**WHAT NEEDS TO BE DONE**
Each record beneath this line is to be copied exactly.

[[ STORED DATA, beginning ]]

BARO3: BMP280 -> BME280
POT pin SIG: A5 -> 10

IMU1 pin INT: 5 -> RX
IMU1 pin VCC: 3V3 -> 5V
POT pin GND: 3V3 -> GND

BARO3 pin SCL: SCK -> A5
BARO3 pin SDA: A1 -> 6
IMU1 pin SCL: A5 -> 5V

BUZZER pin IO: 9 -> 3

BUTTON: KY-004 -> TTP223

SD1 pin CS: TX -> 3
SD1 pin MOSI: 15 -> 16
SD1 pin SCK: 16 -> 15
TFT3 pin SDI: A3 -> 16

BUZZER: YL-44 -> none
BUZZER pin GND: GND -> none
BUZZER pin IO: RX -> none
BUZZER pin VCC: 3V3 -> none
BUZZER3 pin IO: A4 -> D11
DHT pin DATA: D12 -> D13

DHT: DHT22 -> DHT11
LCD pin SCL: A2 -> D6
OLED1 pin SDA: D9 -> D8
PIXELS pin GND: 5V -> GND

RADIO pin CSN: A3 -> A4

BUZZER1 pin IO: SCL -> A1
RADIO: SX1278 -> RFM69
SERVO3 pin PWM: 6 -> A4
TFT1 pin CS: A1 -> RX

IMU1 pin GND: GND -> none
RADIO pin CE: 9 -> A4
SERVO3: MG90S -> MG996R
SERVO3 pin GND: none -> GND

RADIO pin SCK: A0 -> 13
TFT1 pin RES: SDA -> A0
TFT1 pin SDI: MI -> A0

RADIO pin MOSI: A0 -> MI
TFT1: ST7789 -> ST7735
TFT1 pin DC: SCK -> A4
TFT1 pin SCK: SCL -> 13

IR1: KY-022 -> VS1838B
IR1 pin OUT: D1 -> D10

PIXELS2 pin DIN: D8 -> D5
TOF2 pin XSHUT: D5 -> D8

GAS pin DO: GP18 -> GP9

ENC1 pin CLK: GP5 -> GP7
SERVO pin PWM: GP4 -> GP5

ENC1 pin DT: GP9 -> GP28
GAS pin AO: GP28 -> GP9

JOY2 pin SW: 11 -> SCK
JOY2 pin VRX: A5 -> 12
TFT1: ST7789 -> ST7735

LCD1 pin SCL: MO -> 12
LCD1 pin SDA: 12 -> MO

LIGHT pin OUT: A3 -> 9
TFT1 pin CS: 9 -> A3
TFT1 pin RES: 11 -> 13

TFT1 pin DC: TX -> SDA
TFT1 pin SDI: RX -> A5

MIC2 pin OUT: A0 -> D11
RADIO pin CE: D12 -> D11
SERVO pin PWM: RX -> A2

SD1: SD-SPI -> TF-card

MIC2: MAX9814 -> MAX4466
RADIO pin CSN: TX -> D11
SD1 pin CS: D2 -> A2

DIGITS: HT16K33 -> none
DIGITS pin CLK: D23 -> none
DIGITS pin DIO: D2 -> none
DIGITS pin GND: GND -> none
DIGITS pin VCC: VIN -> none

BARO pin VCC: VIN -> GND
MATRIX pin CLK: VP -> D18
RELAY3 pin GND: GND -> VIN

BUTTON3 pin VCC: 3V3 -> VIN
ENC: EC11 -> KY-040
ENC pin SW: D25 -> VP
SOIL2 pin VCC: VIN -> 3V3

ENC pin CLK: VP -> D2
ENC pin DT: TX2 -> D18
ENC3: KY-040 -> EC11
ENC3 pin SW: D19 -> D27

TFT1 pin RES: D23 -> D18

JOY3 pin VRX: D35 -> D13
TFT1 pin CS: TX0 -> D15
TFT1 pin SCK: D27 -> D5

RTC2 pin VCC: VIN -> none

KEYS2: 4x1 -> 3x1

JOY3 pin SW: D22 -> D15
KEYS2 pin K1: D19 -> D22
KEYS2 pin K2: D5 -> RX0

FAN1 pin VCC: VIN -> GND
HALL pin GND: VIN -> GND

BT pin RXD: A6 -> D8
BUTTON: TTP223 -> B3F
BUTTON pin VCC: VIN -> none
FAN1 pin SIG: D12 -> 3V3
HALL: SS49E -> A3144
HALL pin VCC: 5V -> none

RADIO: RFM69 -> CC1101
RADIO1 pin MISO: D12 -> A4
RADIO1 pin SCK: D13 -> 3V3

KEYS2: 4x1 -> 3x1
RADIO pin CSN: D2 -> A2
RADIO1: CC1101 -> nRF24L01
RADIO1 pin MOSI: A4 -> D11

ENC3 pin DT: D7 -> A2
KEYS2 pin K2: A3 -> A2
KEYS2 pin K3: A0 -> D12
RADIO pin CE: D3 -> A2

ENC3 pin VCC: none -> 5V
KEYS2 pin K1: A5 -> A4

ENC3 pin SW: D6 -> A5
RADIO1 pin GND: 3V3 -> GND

[[ STORED DATA, end ]]

**WRITTEN SOLUTION**
BARO3: BMP280 -> BME280
POT pin SIG: A5 -> 10

IMU1 pin INT: 5 -> RX
IMU1 pin VCC: 3V3 -> 5V
POT pin GND: 3V3 -> GND

BARO3 pin SCL: SCK -> A5
BARO3 pin SDA: A1 -> 6
IMU1 pin SCL: A5 -> 5V

BUZZER pin IO: 9 -> 3

BUTTON: KY-004 -> TTP223

SD1 pin CS: TX -> 3
SD1 pin MOSI: 15 -> 16
SD1 pin SCK: 16 -> 15
TFT3 pin SDI: A3 -> 16

BUZZER: YL-44 -> none
BUZZER pin GND: GND -> none
BUZZER pin IO: RX -> none
BUZZER pin VCC: 3V3 -> none
BUZZER3 pin IO: A4 -> D11
DHT pin DATA: D12 -> D13

DHT: DHT22 -> DHT11
LCD pin SCL: A2 -> D6
OLED1 pin SDA: D9 -> D8
PIXELS pin GND: 5V -> GND

RADIO pin CSN: A3 -> A4

BUZZER1 pin IO: SCL -> A1
RADIO: SX1278 -> RFM69
SERVO3 pin PWM: 6 -> A4
TFT1 pin CS: A1 -> RX

IMU1 pin GND: GND -> none
RADIO pin CE: 9 -> A4
SERVO3: MG90S -> MG996R
SERVO3 pin GND: none -> GND

RADIO pin SCK: A0 -> 13
TFT1 pin RES: SDA -> A0
TFT1 pin SDI: MI -> A0

RADIO pin MOSI: A0 -> MI
TFT1: ST7789 -> ST7735
TFT1 pin DC: SCK -> A4
TFT1 pin SCK: SCL -> 13

IR1: KY-022 -> VS1838B
IR1 pin OUT: D1 -> D10

PIXELS2 pin DIN: D8 -> D5
TOF2 pin XSHUT: D5 -> D8

GAS pin DO: GP18 -> GP9

ENC1 pin CLK: GP5 -> GP7
SERVO pin PWM: GP4 -> GP5

ENC1 pin DT: GP9 -> GP28
GAS pin AO: GP28 -> GP9

JOY2 pin SW: 11 -> SCK
JOY2 pin VRX: A5 -> 12
TFT1: ST7789 -> ST7735

LCD1 pin SCL: MO -> 12
LCD1 pin SDA: 12 -> MO

LIGHT pin OUT: A3 -> 9
TFT1 pin CS: 9 -> A3
TFT1 pin RES: 11 -> 13

TFT1 pin DC: TX -> SDA
TFT1 pin SDI: RX -> A5

MIC2 pin OUT: A0 -> D11
RADIO pin CE: D12 -> D11
SERVO pin PWM: RX -> A2

SD1: SD-SPI -> TF-card

MIC2: MAX9814 -> MAX4466
RADIO pin CSN: TX -> D11
SD1 pin CS: D2 -> A2

DIGITS: HT16K33 -> none
DIGITS pin CLK: D23 -> none
DIGITS pin DIO: D2 -> none
DIGITS pin GND: GND -> none
DIGITS pin VCC: VIN -> none

BARO pin VCC: VIN -> GND
MATRIX pin CLK: VP -> D18
RELAY3 pin GND: GND -> VIN

BUTTON3 pin VCC: 3V3 -> VIN
ENC: EC11 -> KY-040
ENC pin SW: D25 -> VP
SOIL2 pin VCC: VIN -> 3V3

ENC pin CLK: VP -> D2
ENC pin DT: TX2 -> D18
ENC3: KY-040 -> EC11
ENC3 pin SW: D19 -> D27

TFT1 pin RES: D23 -> D18

JOY3 pin VRX: D35 -> D13
TFT1 pin CS: TX0 -> D15
TFT1 pin SCK: D27 -> D5

RTC2 pin VCC: VIN -> none

KEYS2: 4x1 -> 3x1

JOY3 pin SW: D22 -> D15
KEYS2 pin K1: D19 -> D22
KEYS2 pin K2: D5 -> RX0

FAN1 pin VCC: VIN -> GND
HALL pin GND: VIN -> GND

BT pin RXD: A6 -> D8
BUTTON: TTP223 -> B3F
BUTTON pin VCC: VIN -> none
FAN1 pin SIG: D12 -> 3V3
HALL: SS49E -> A3144
HALL pin VCC: 5V -> none

RADIO: RFM69 -> CC1101
RADIO1 pin MISO: D12 -> A4
RADIO1 pin SCK: D13 -> 3V3

KEYS2: 4x1 -> 3x1
RADIO pin CSN: D2 -> A2
RADIO1: CC1101 -> nRF24L01
RADIO1 pin MOSI: A4 -> D11

ENC3 pin DT: D7 -> A2
KEYS2 pin K2: A3 -> A2
KEYS2 pin K3: A0 -> D12
RADIO pin CE: D3 -> A2

ENC3 pin VCC: none -> 5V
KEYS2 pin K1: A5 -> A4

ENC3 pin SW: D6 -> A5
RADIO1 pin GND: 3V3 -> GND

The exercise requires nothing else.